• [Instructions for the task]
Print all of the data exactly, but drop the pictures.
***** Available data
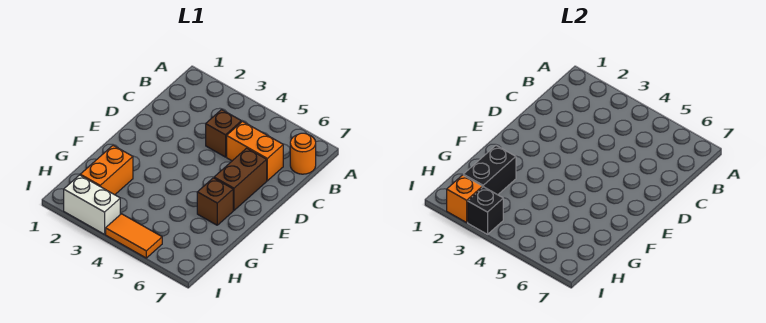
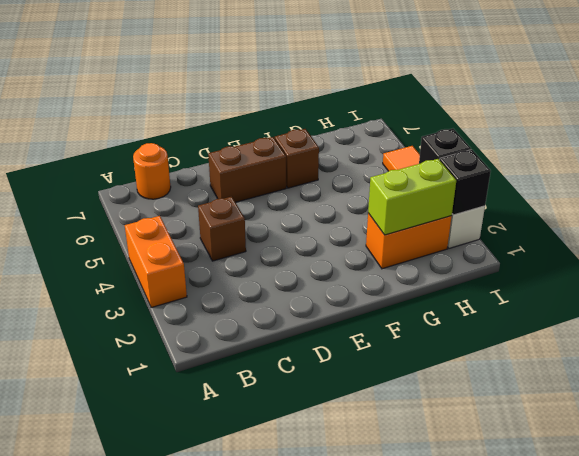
orange brick C5:C6 level 1 -> orange brick A3:A4 level 1
black brick G2:H2 level 2 -> lime brick G2:H2 level 2
orange brick I2 level 2 -> black brick I2 level 2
**********
• [Exercise response]
orange brick C5:C6 level 1 -> orange brick A3:A4 level 1
black brick G2:H2 level 2 -> lime brick G2:H2 level 2
orange brick I2 level 2 -> black brick I2 level 2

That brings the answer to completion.